Please keep to the lines below from the one with "orange star: (87, 73) -> (158, 111), moved" through the one with "black triangle: (54, 165)", and restate them word for word, ends included.

%%

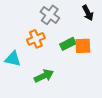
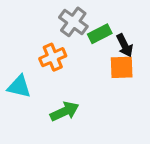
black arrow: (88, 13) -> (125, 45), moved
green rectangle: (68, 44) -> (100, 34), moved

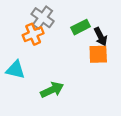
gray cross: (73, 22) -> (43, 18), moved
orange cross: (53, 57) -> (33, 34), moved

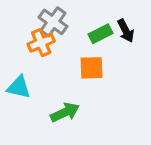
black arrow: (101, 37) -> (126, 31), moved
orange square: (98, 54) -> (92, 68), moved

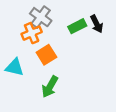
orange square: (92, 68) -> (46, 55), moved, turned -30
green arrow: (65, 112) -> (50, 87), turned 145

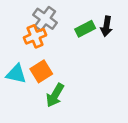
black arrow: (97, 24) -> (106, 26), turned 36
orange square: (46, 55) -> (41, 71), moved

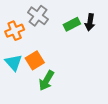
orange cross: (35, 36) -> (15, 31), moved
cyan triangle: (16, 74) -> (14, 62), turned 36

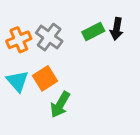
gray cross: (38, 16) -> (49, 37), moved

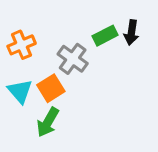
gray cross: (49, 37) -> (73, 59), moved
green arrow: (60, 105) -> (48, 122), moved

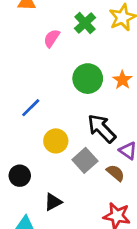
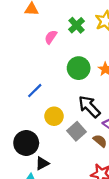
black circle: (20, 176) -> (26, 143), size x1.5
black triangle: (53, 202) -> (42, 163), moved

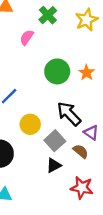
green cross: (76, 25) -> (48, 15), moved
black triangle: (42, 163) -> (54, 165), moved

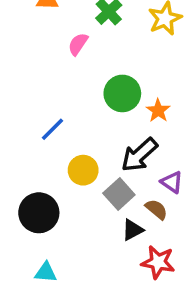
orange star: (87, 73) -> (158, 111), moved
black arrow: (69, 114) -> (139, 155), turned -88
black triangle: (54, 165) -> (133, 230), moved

%%
%%

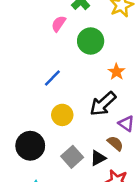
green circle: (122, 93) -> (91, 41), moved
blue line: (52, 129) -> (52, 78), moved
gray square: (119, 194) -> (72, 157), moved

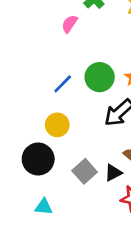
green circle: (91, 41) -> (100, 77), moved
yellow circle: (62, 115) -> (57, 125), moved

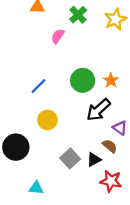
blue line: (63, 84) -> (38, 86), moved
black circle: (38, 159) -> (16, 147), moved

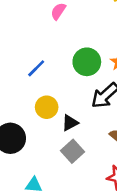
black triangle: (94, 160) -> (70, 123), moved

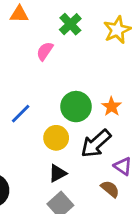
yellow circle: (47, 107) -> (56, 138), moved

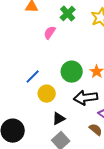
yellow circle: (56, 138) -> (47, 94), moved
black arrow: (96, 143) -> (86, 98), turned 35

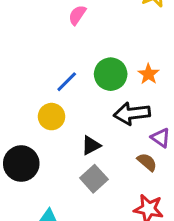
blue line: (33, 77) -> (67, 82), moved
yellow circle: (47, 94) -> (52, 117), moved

%%
%%

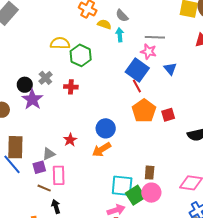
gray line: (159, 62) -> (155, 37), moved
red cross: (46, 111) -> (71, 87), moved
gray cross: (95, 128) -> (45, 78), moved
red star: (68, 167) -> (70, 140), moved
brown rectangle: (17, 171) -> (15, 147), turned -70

%%

Exercise answer
orange star: (87, 73) -> (158, 111), moved
black arrow: (69, 114) -> (139, 155), turned -88
black triangle: (54, 165) -> (133, 230), moved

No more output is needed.